Top of Data supplied
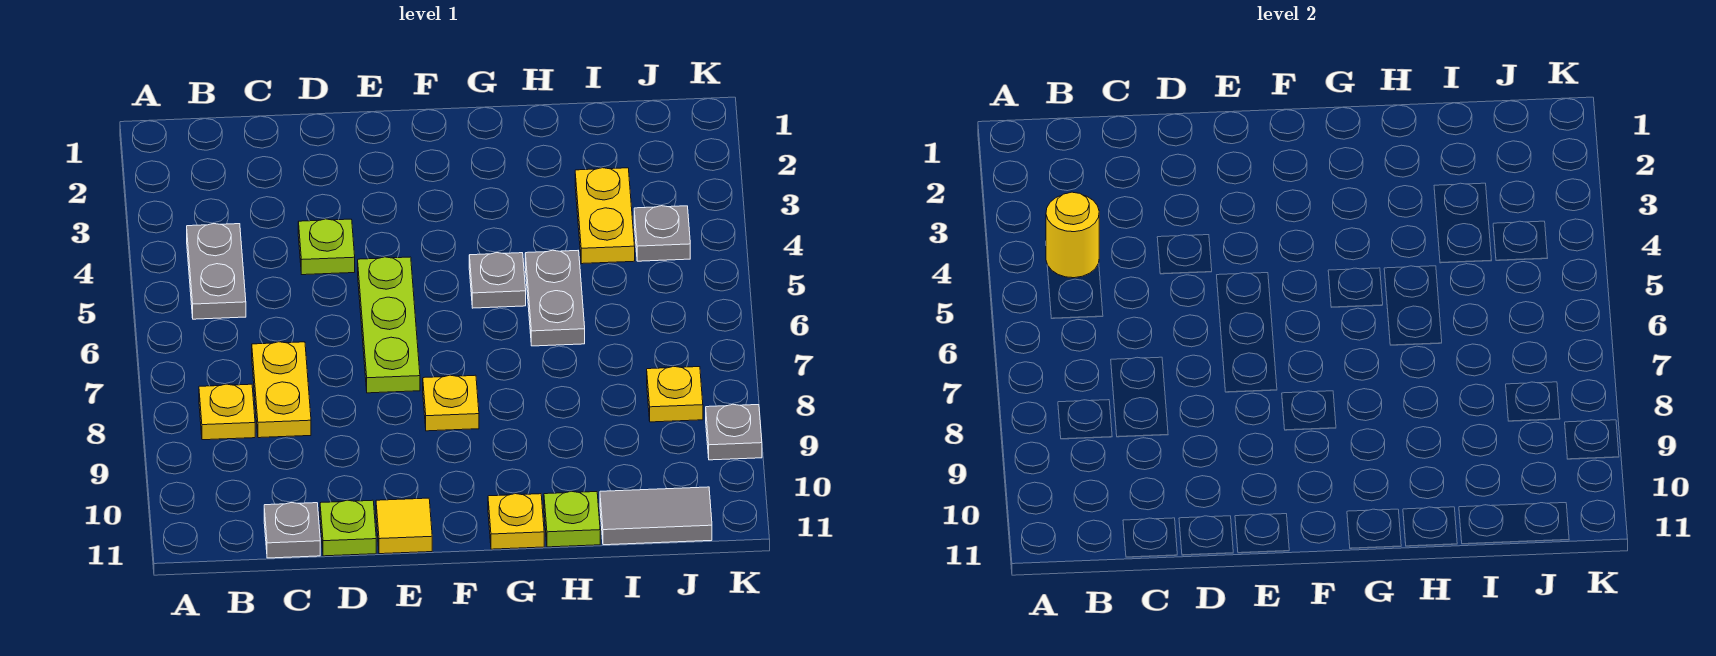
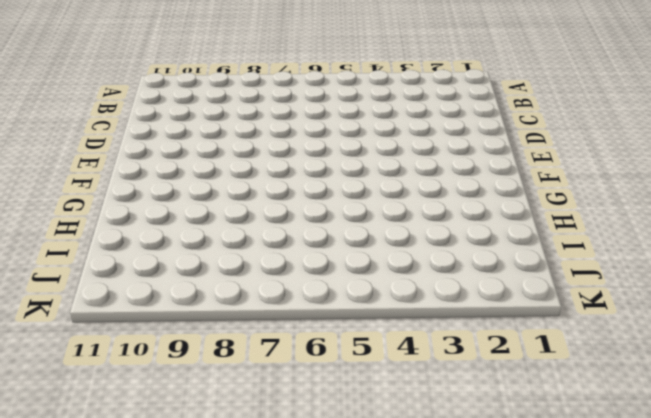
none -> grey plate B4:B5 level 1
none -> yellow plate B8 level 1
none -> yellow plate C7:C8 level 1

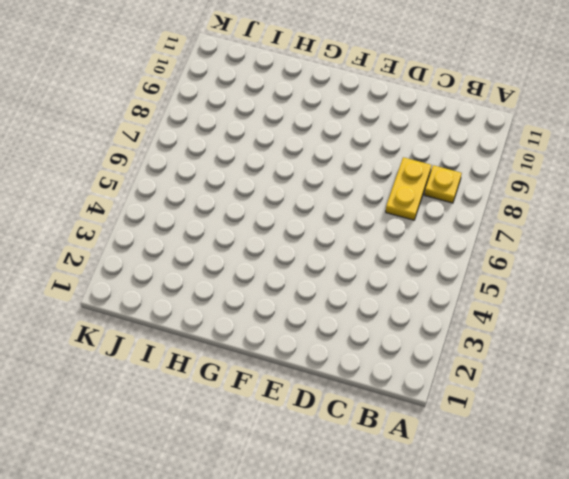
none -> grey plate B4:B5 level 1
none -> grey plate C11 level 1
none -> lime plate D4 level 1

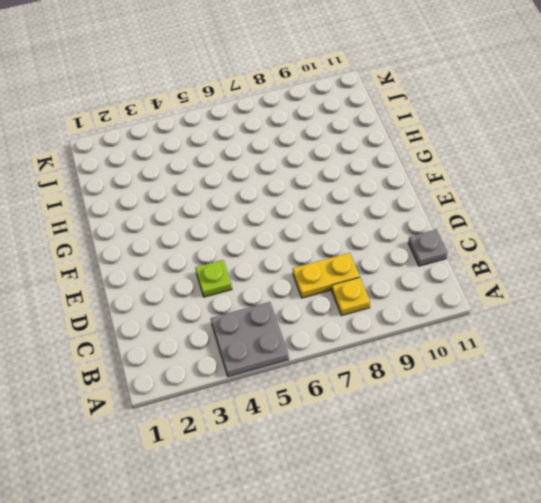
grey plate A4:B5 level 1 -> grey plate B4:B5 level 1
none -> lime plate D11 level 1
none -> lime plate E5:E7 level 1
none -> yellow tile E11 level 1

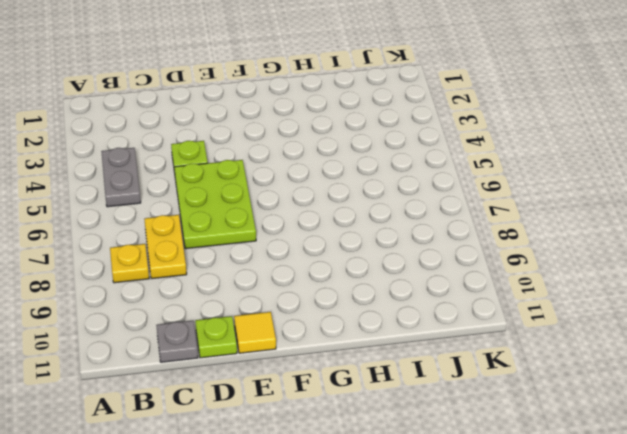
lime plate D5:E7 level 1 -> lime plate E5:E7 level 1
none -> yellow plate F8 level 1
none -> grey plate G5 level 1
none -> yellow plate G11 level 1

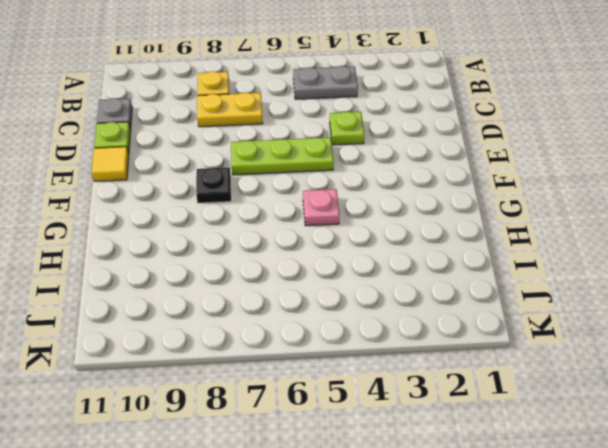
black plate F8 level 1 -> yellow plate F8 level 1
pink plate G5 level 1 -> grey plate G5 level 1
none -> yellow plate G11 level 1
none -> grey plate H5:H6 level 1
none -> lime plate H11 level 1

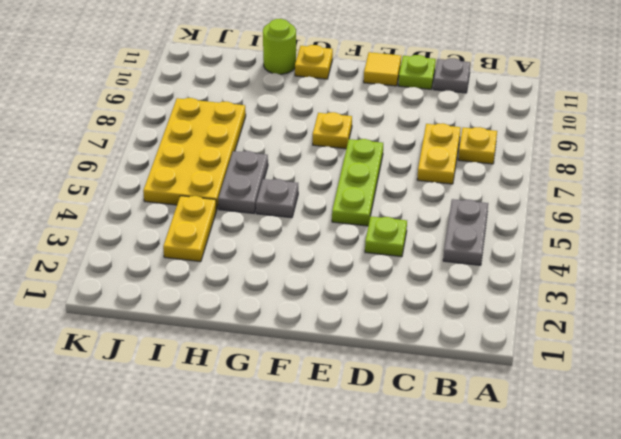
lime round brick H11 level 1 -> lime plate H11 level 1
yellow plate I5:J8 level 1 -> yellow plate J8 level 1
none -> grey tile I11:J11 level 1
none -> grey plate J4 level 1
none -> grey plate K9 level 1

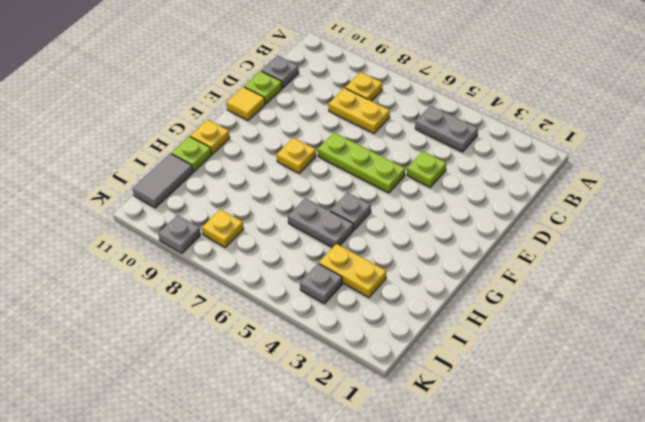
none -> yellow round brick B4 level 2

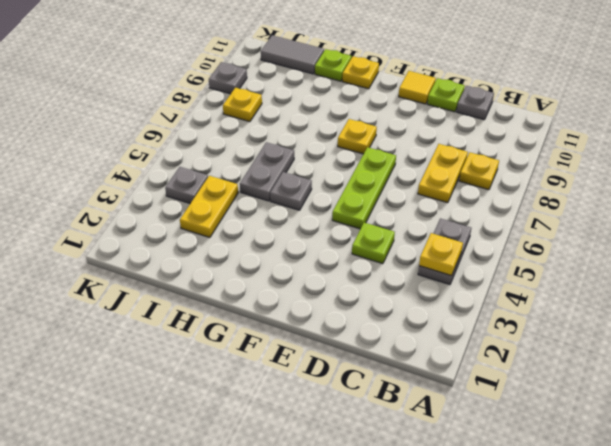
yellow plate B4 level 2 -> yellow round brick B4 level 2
Bottom of Data supplied
Nothing may be altered when you restate the records, but every picture must be dropped.

Response to the exercise:
none -> grey plate B4:B5 level 1
none -> yellow plate B8 level 1
none -> yellow plate C7:C8 level 1

none -> grey plate B4:B5 level 1
none -> grey plate C11 level 1
none -> lime plate D4 level 1

grey plate A4:B5 level 1 -> grey plate B4:B5 level 1
none -> lime plate D11 level 1
none -> lime plate E5:E7 level 1
none -> yellow tile E11 level 1

lime plate D5:E7 level 1 -> lime plate E5:E7 level 1
none -> yellow plate F8 level 1
none -> grey plate G5 level 1
none -> yellow plate G11 level 1

black plate F8 level 1 -> yellow plate F8 level 1
pink plate G5 level 1 -> grey plate G5 level 1
none -> yellow plate G11 level 1
none -> grey plate H5:H6 level 1
none -> lime plate H11 level 1

lime round brick H11 level 1 -> lime plate H11 level 1
yellow plate I5:J8 level 1 -> yellow plate J8 level 1
none -> grey tile I11:J11 level 1
none -> grey plate J4 level 1
none -> grey plate K9 level 1

none -> yellow round brick B4 level 2

yellow plate B4 level 2 -> yellow round brick B4 level 2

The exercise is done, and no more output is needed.